» Description of the task
Output every entry exactly as written, but omit the pictures.

• • • • •

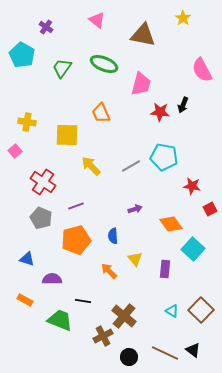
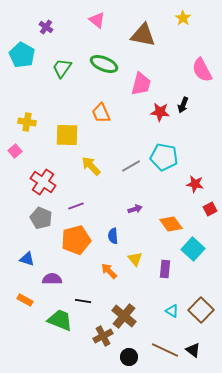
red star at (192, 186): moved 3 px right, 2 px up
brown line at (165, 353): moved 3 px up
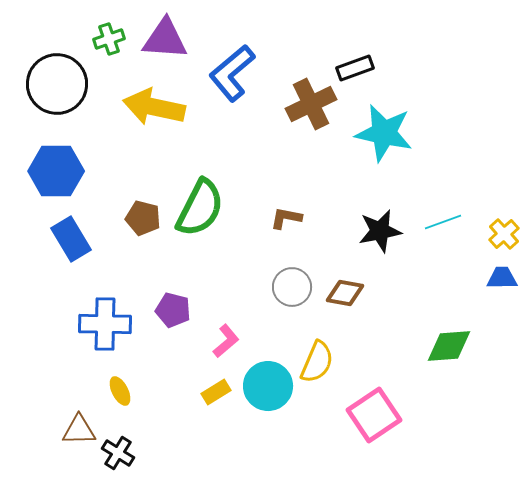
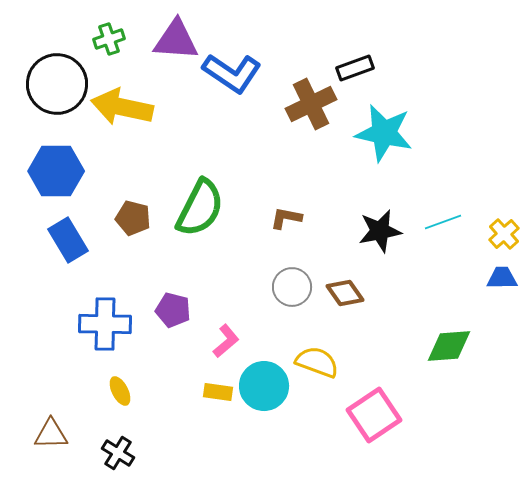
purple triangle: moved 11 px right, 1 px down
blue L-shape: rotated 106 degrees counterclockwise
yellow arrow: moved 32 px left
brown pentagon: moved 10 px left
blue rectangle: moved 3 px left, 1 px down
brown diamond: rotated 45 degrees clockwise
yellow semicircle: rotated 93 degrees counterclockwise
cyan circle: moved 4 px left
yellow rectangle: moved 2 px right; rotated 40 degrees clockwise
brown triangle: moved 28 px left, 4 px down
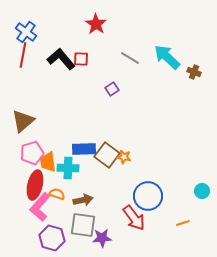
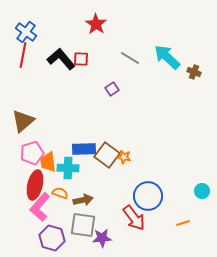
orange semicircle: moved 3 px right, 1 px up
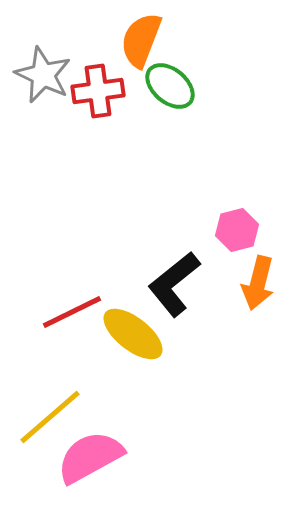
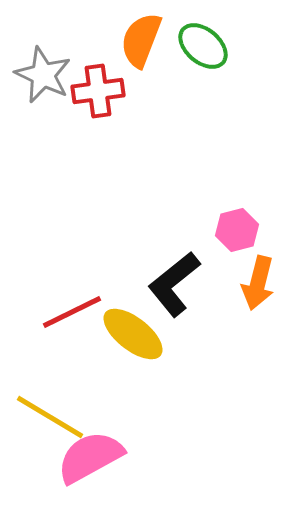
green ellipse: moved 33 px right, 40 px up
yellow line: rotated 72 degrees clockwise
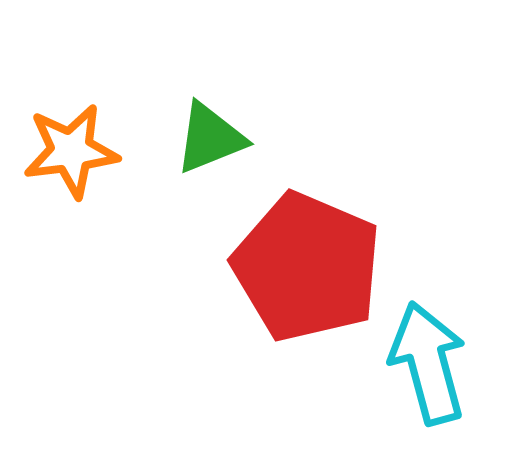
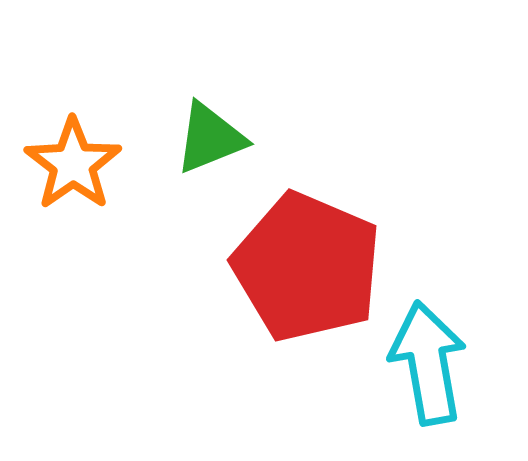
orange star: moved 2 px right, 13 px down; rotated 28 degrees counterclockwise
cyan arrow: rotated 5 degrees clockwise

• • • • •

» Expected output
red star at (192, 186): moved 3 px right, 2 px up
brown line at (165, 353): moved 3 px up
purple triangle: moved 11 px right, 1 px down
blue L-shape: rotated 106 degrees counterclockwise
yellow arrow: moved 32 px left
brown pentagon: moved 10 px left
blue rectangle: moved 3 px left, 1 px down
brown diamond: rotated 45 degrees clockwise
yellow semicircle: rotated 93 degrees counterclockwise
cyan circle: moved 4 px left
yellow rectangle: moved 2 px right; rotated 40 degrees clockwise
brown triangle: moved 28 px left, 4 px down
orange semicircle: moved 3 px right, 1 px up
green ellipse: moved 33 px right, 40 px up
yellow line: rotated 72 degrees clockwise
orange star: moved 2 px right, 13 px down; rotated 28 degrees counterclockwise
cyan arrow: rotated 5 degrees clockwise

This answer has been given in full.